### PROBLEM TO SOLVE
All of the data below should be printed again word for word, pictures excluded.

### INFORMATION SHOWN
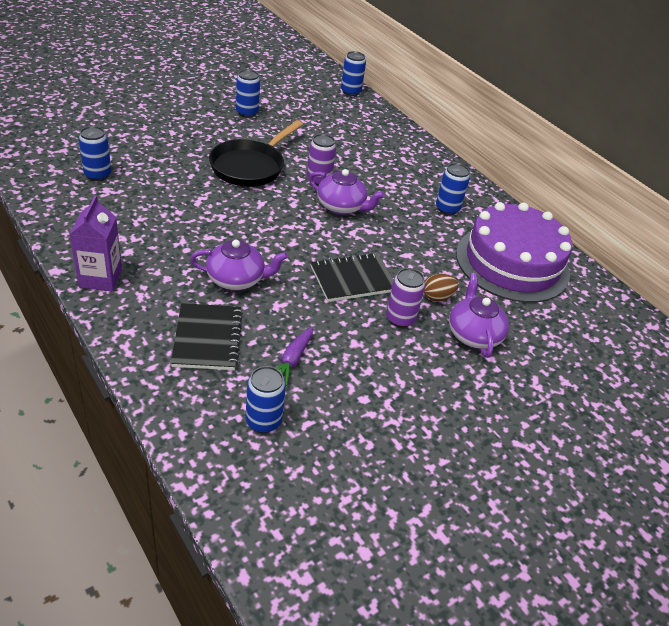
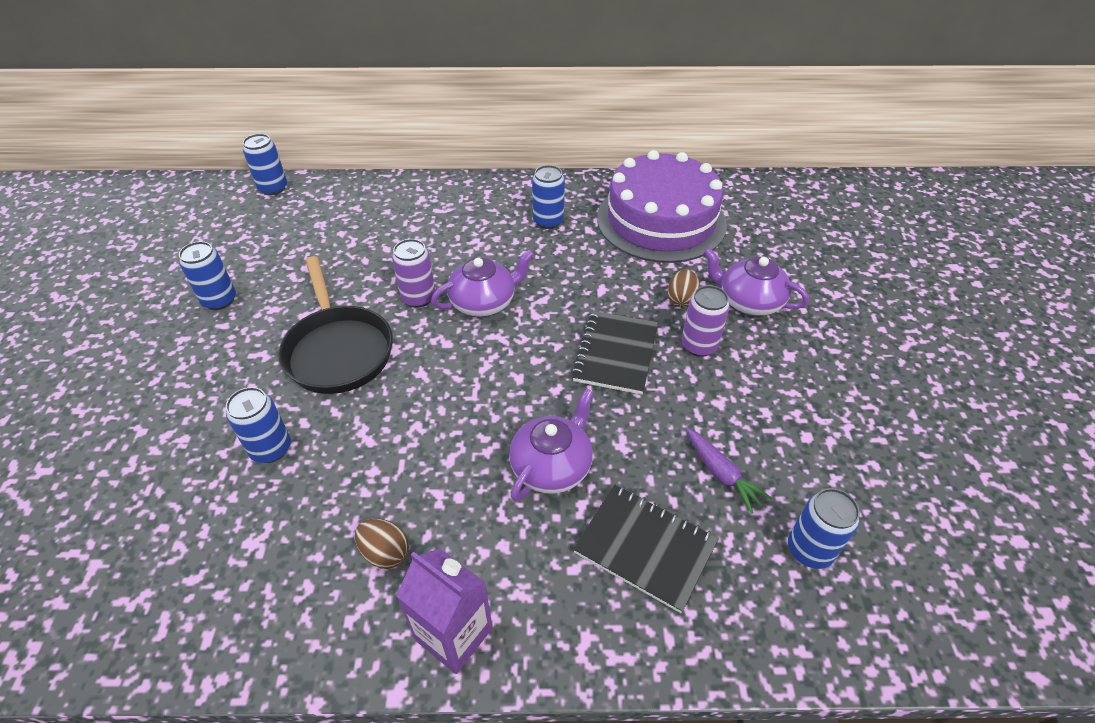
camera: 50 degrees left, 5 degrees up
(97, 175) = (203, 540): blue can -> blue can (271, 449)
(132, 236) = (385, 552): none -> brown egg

### SOLUTION TO THE PROBLEM
camera: 50 degrees left, 5 degrees up
(97, 175) = (203, 540): blue can -> blue can (271, 449)
(132, 236) = (385, 552): none -> brown egg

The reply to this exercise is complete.